Write out exactly, and only, the lines from the one containing "to <546, 255>" through the last line of the listing below.

## SOURCE MATERIAL
━━━━━━━━

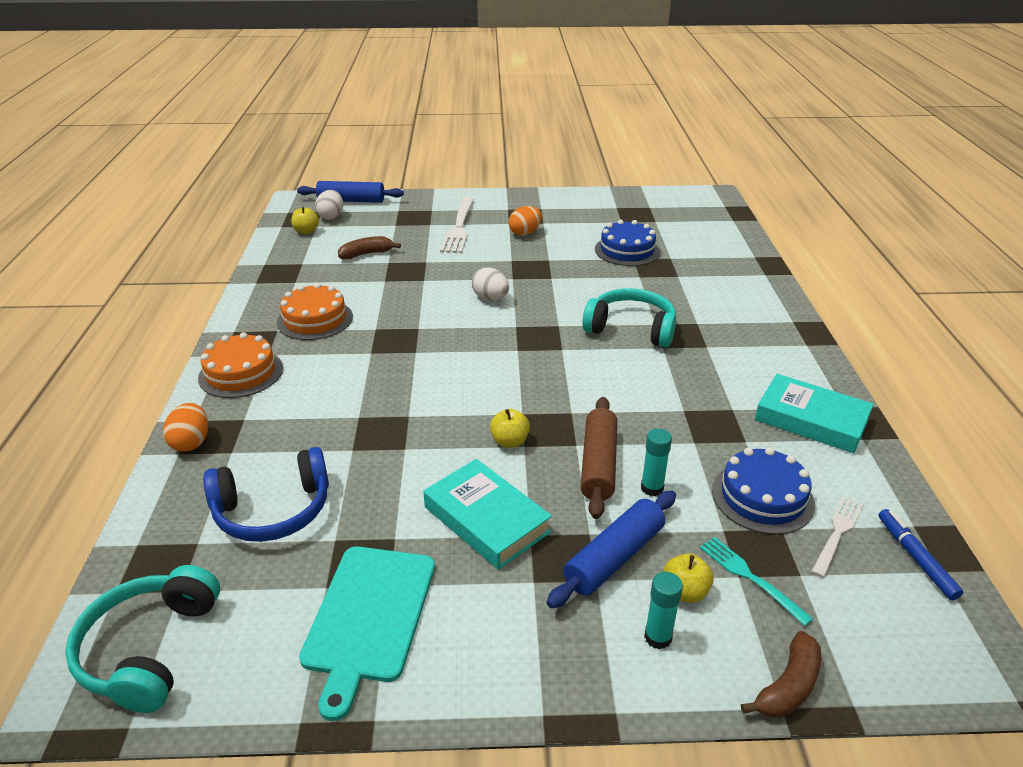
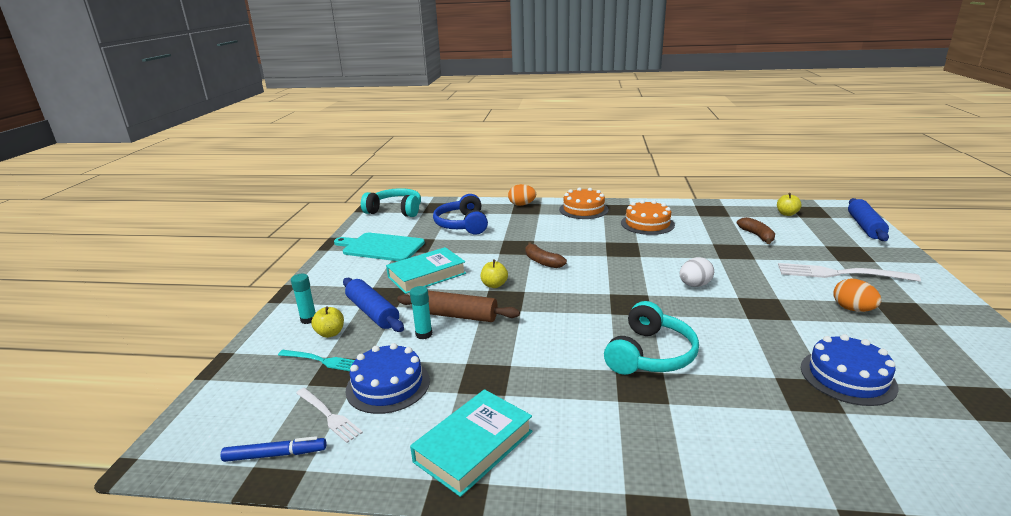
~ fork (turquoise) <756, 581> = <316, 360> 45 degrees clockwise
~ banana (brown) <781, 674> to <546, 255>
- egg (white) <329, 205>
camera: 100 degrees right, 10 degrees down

━━━━━━━━

## RESPONSE AREA
~ banana (brown) <781, 674> to <546, 255>
- egg (white) <329, 205>
camera: 100 degrees right, 10 degrees down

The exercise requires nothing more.